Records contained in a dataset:
-*-*-
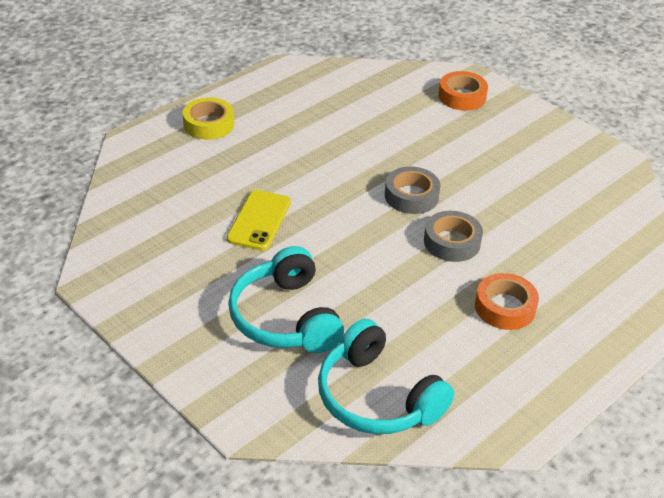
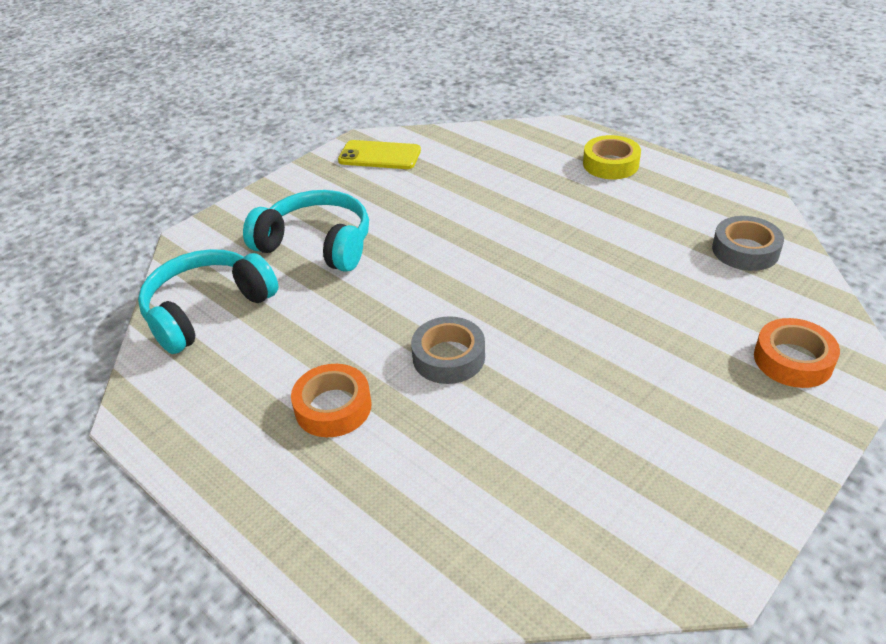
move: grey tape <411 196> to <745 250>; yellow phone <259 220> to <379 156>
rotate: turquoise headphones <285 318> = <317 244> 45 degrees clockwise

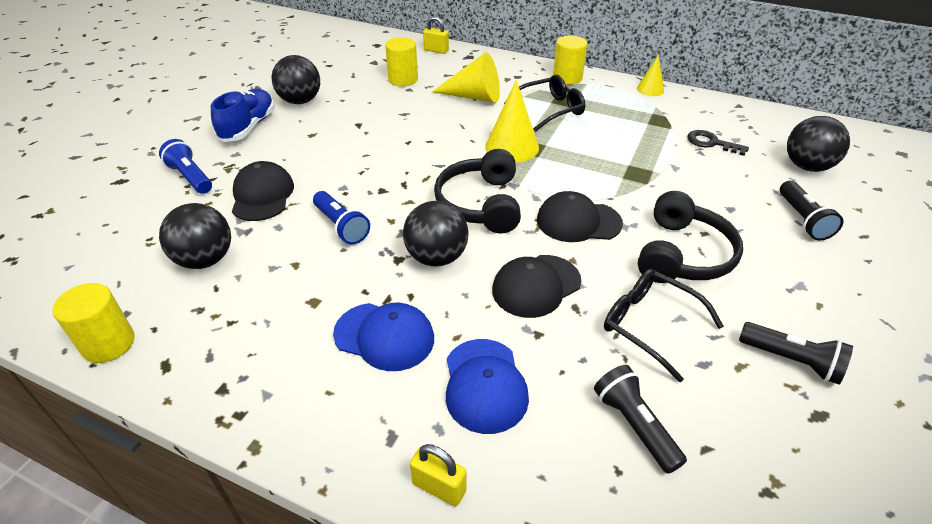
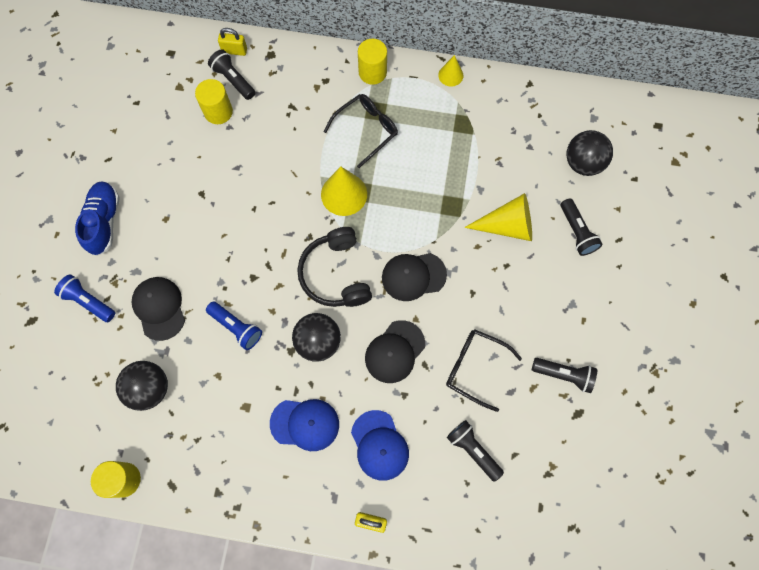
delete: black ball <300 101>; black key <711 143>; black headphones <683 255>
insert: black flashlight <233 80>
move: yellow cone <474 96> to <507 226>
-*-*-
### PROBLEM TO WORK ON
The lines beginning with the one that holds "delete: black ball" and ending with the last line of the data above are to be reproduced exactly, and nothing else.

### TASK SOLUTION
delete: black ball <300 101>; black key <711 143>; black headphones <683 255>
insert: black flashlight <233 80>
move: yellow cone <474 96> to <507 226>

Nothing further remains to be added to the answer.